• [To-do item] Could you restate word for word every line from the one containing "lime 1x1 cone [80,229,115,283]" to the end of the records, and nothing else?

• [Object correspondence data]
----------

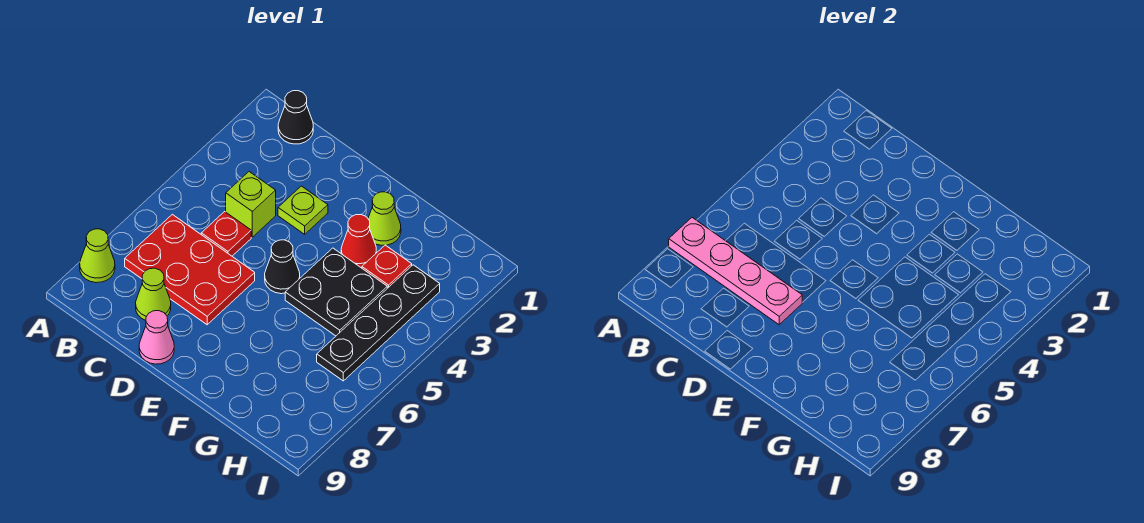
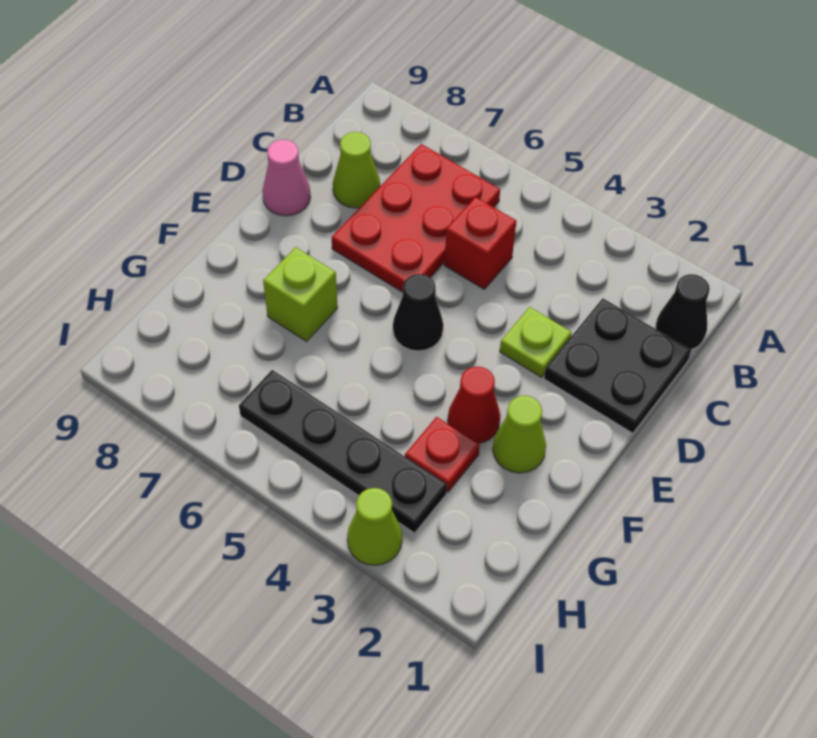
pink 1x4 plate [669,218,802,325] -> none
lime 1x1 cone [80,229,115,283] -> lime 1x1 cone moved to [347,488,402,565]
lime 1x1 brick [226,172,276,237] -> lime 1x1 brick moved to [263,247,338,341]
red 1x1 plate [201,212,251,256] -> red 1x1 brick [444,197,516,289]
black 2x2 plate [285,248,387,336] -> black 2x2 plate moved to [544,298,691,433]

----------

• [Response]
lime 1x1 cone [80,229,115,283] -> lime 1x1 cone moved to [347,488,402,565]
lime 1x1 brick [226,172,276,237] -> lime 1x1 brick moved to [263,247,338,341]
red 1x1 plate [201,212,251,256] -> red 1x1 brick [444,197,516,289]
black 2x2 plate [285,248,387,336] -> black 2x2 plate moved to [544,298,691,433]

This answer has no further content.